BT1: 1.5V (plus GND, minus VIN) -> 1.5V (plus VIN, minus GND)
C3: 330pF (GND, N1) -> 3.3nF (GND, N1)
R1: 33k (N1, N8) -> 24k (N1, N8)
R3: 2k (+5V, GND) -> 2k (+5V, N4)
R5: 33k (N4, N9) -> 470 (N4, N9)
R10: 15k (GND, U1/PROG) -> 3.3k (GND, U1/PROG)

---

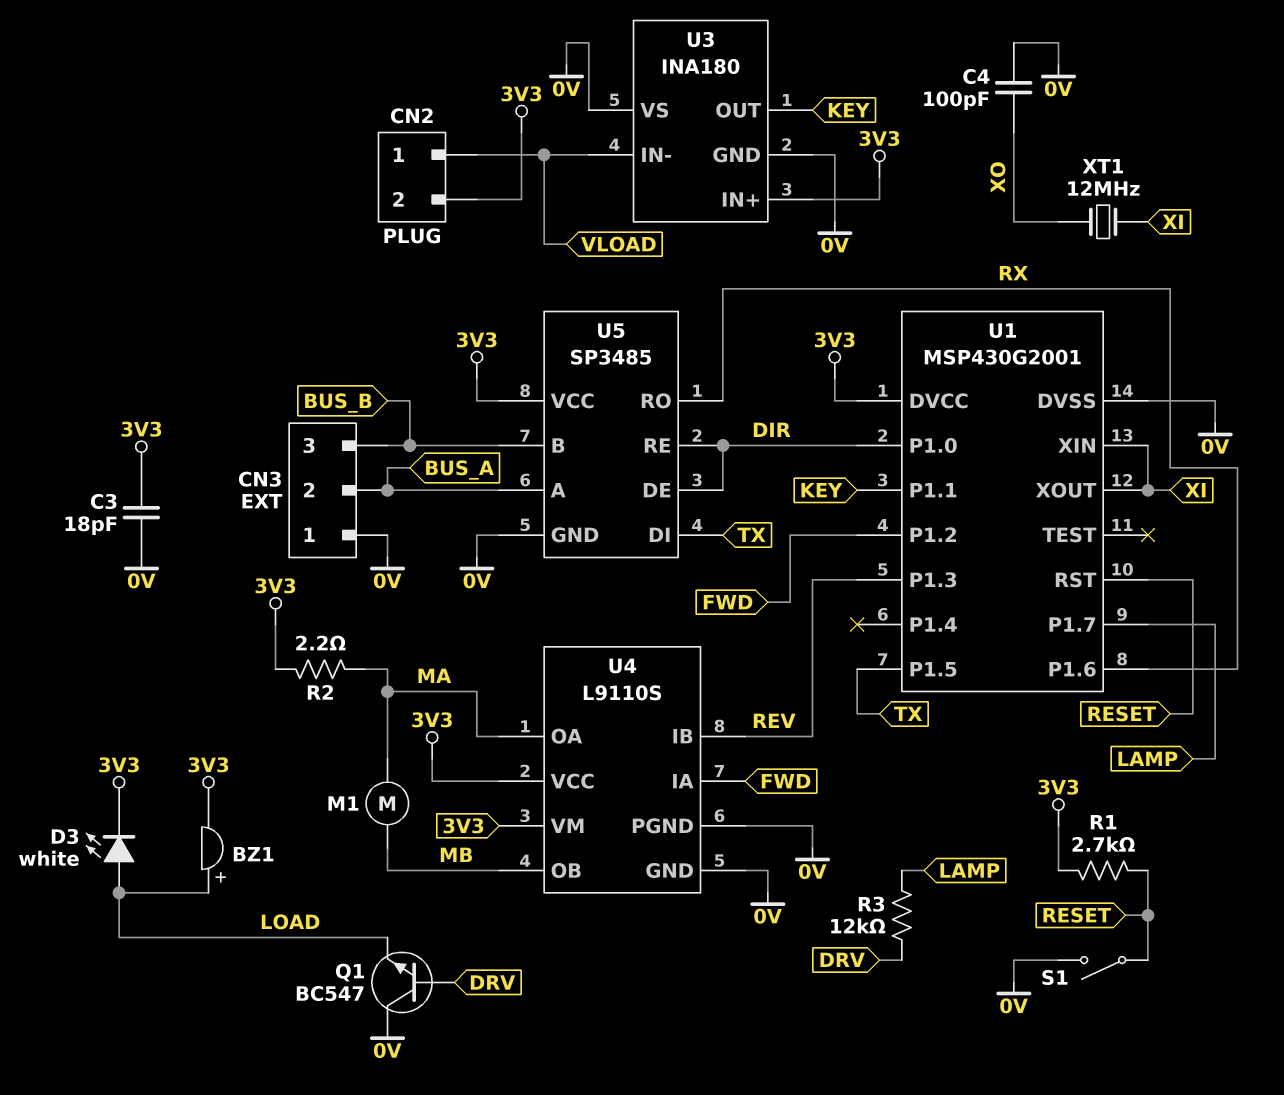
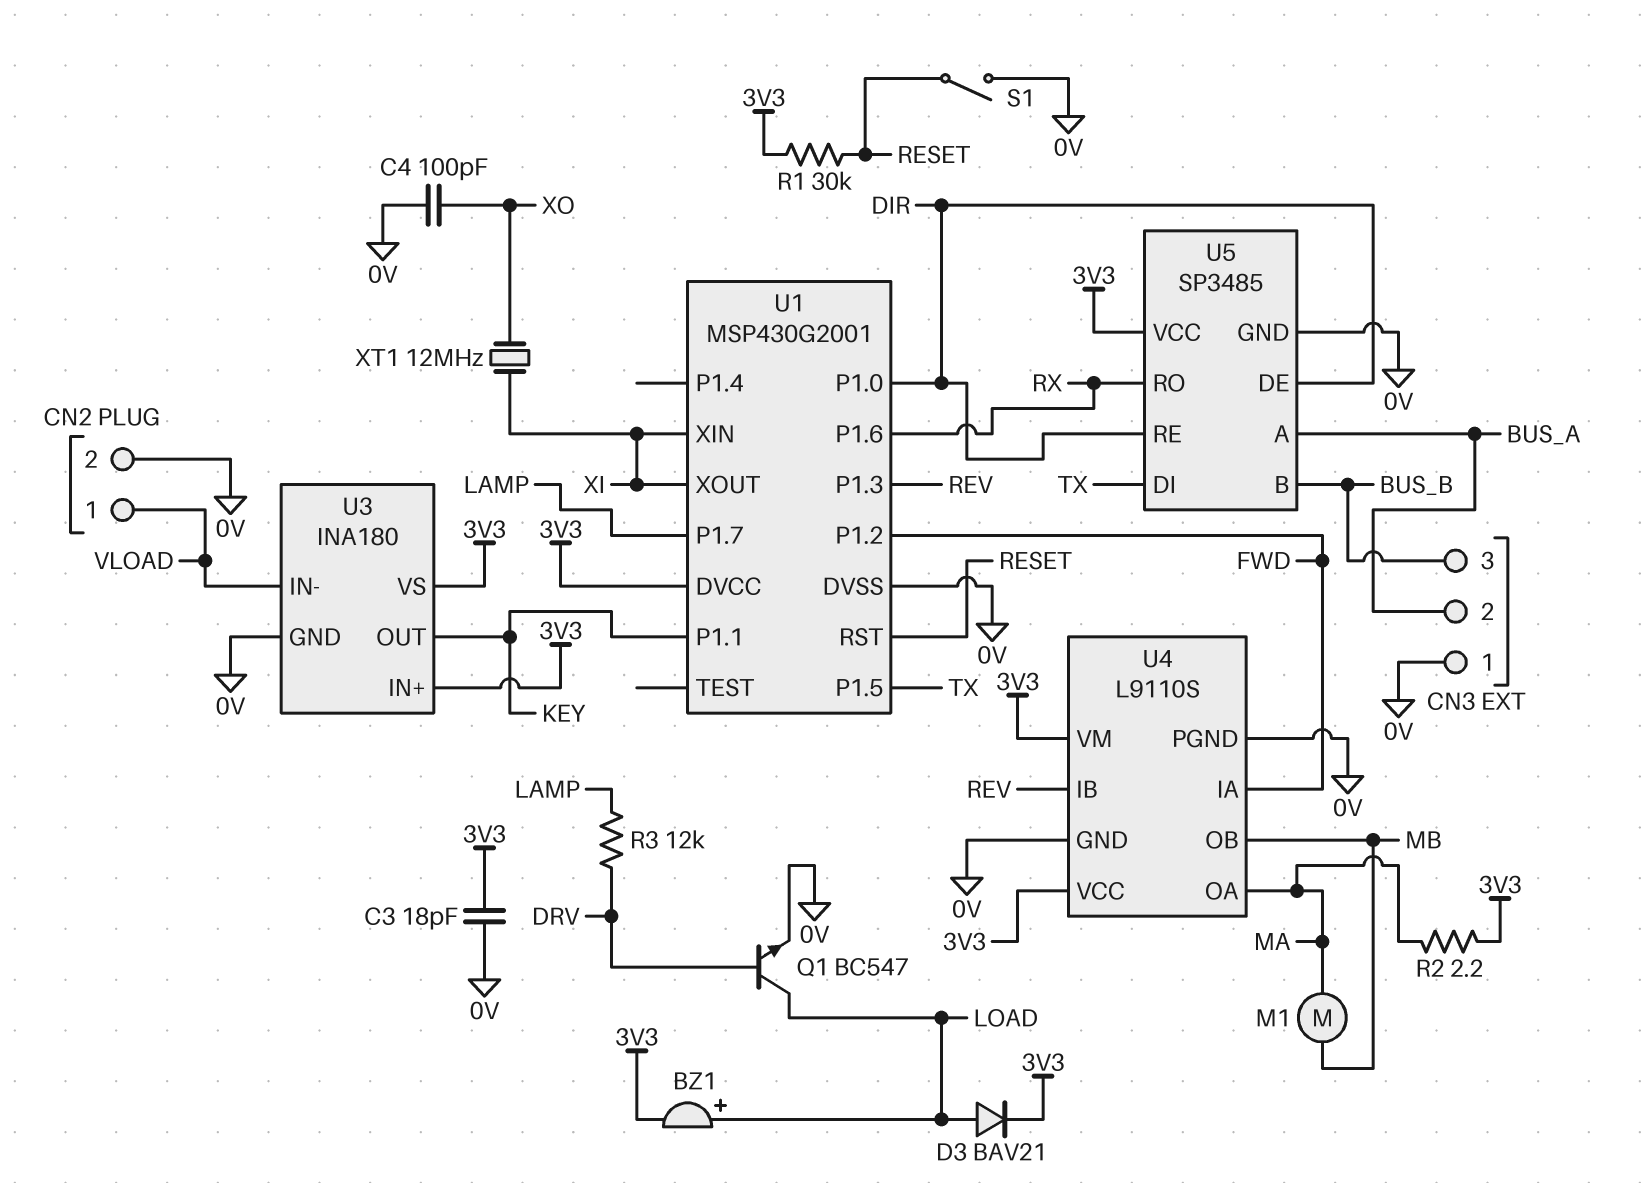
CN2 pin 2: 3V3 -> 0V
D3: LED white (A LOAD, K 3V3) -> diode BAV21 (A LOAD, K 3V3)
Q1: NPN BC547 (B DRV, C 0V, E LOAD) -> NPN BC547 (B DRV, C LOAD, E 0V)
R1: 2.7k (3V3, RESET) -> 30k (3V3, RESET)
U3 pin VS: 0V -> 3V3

▶ What you should do: Among the lines above, count those containing "LOAD", and give only the number.

▶ Written answer: 2